What you have to do
This task calls for the lines below starting at the one containing "red flower pot [163,273,231,348]" and ending at the one containing "purple bell [153,66,206,156]", repeated exactly with both ends kept and pictures left out.
Start of Listed entries
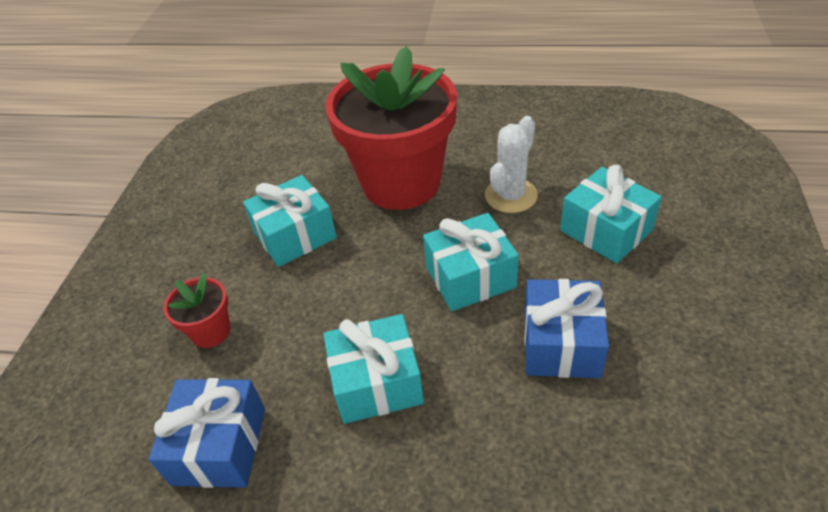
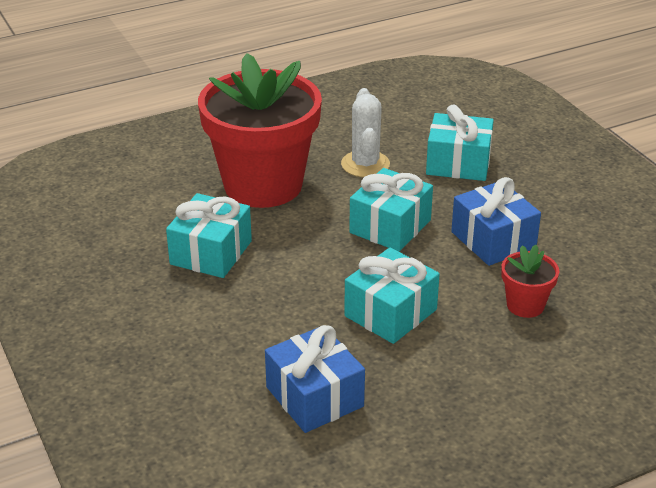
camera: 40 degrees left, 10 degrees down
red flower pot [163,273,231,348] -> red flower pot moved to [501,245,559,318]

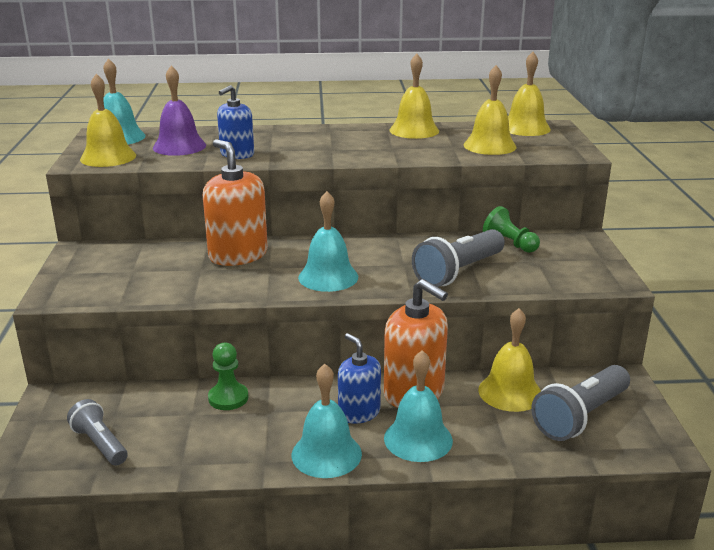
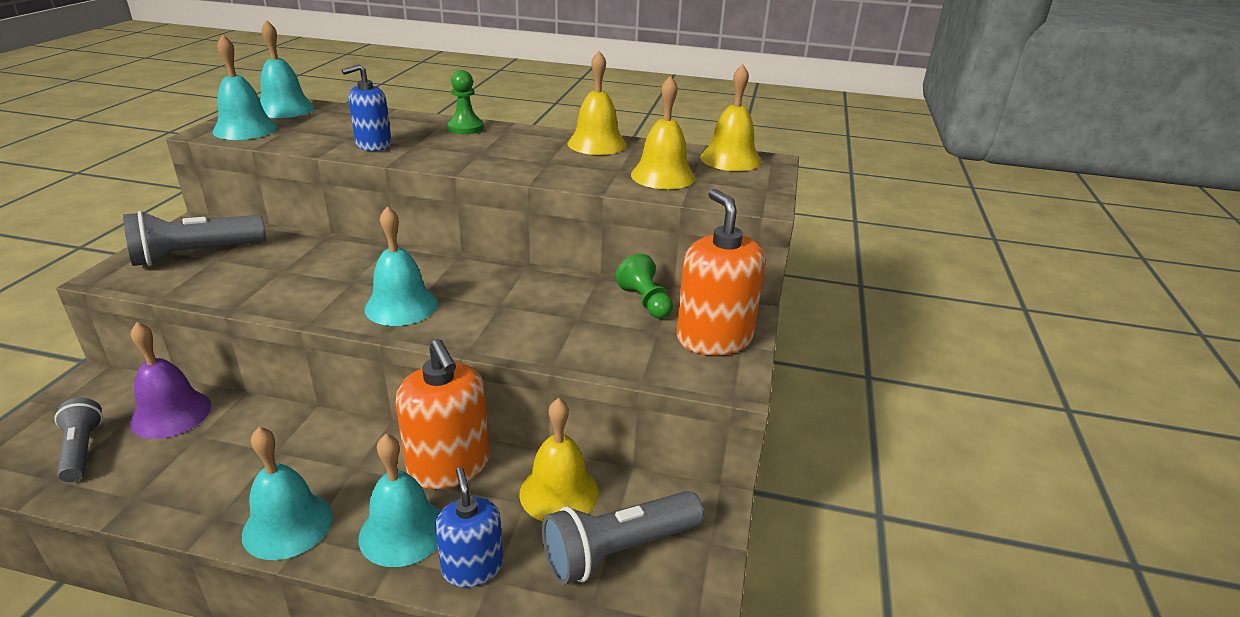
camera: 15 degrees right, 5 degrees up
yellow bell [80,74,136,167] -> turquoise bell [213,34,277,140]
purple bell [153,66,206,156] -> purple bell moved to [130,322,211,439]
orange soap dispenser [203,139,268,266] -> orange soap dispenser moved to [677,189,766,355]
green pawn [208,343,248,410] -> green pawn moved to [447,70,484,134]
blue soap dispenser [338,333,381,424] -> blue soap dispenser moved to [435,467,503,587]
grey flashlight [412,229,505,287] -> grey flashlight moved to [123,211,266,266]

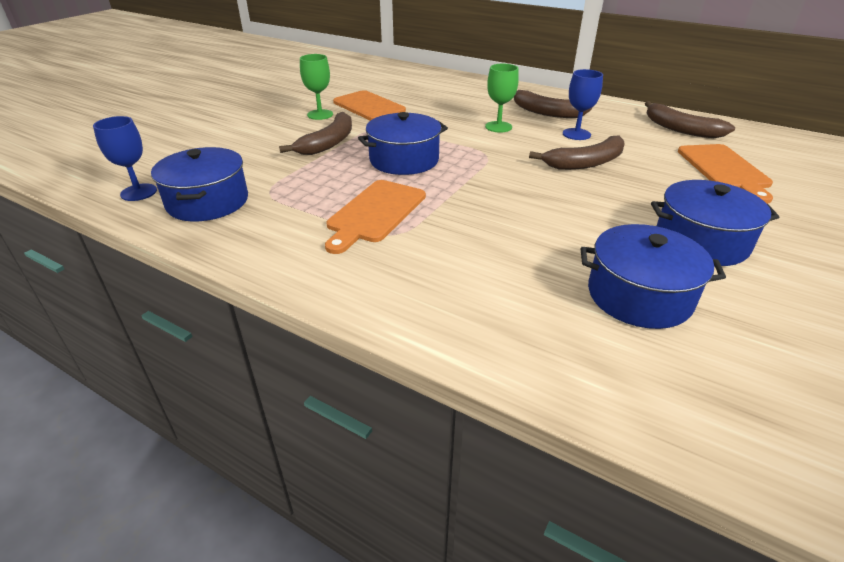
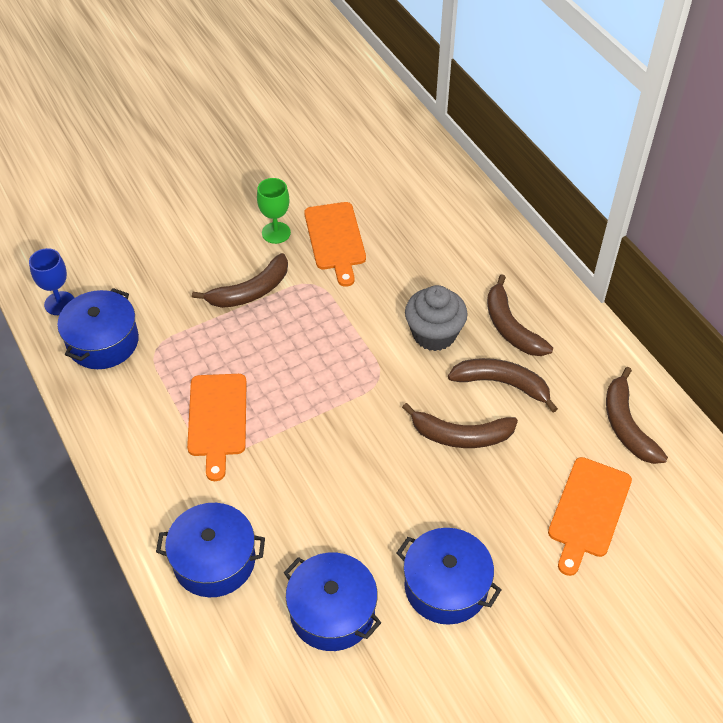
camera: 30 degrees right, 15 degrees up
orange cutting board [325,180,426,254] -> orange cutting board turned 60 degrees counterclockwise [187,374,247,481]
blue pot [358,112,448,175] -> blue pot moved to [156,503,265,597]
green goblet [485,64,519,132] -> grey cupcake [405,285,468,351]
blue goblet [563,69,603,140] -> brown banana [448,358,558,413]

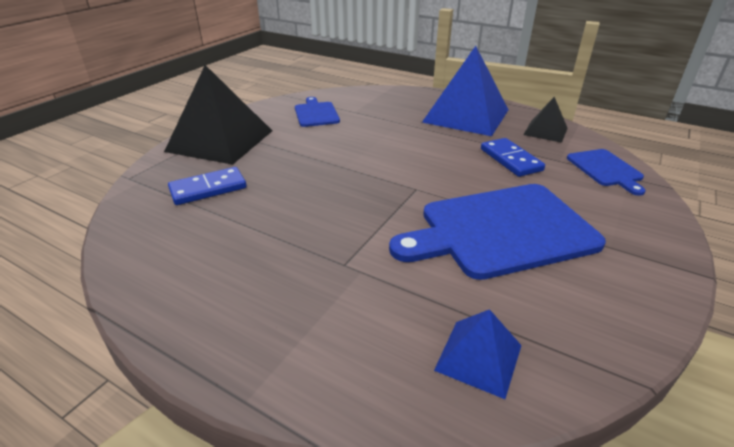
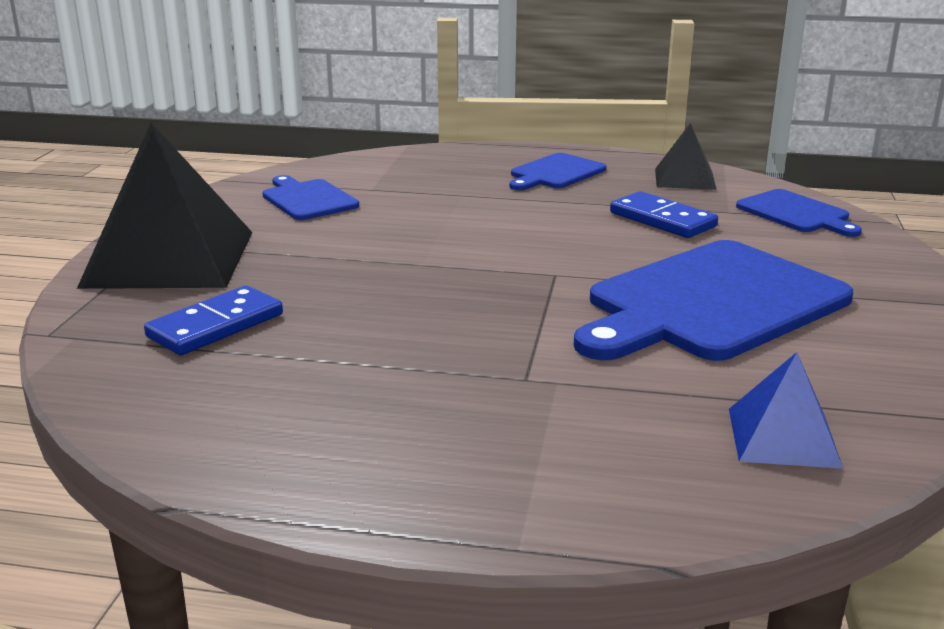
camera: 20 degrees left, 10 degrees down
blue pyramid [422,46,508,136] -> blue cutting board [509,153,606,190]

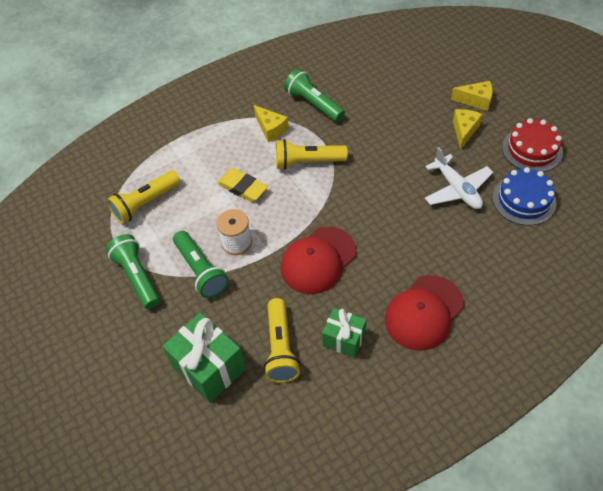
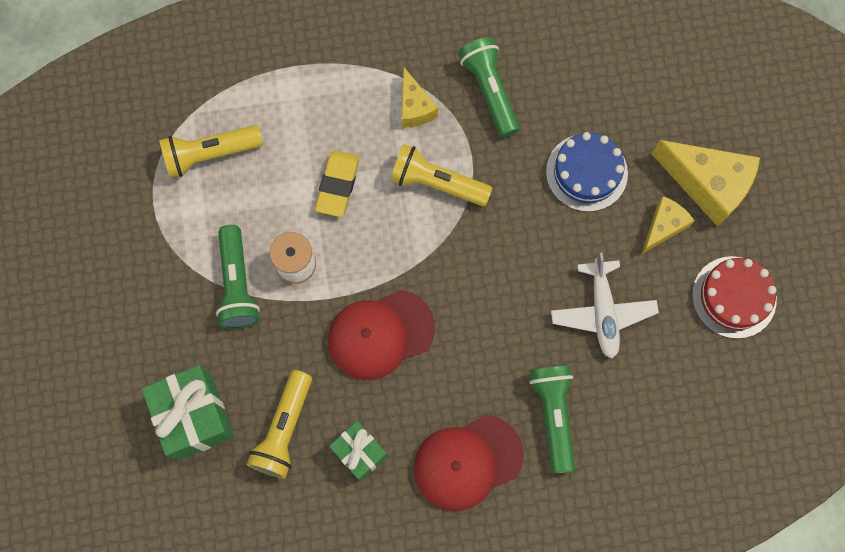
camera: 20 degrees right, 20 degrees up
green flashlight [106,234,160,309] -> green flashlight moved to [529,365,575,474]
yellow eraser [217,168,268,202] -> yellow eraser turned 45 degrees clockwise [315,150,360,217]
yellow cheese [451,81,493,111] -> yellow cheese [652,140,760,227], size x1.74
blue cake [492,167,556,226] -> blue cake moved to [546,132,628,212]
End of Listed entries
Completed exercise
red flower pot [163,273,231,348] -> red flower pot moved to [501,245,559,318]

camera: 15 degrees right, 5 degrees up
yellow bell [80,74,136,167] -> turquoise bell [213,34,277,140]
purple bell [153,66,206,156] -> purple bell moved to [130,322,211,439]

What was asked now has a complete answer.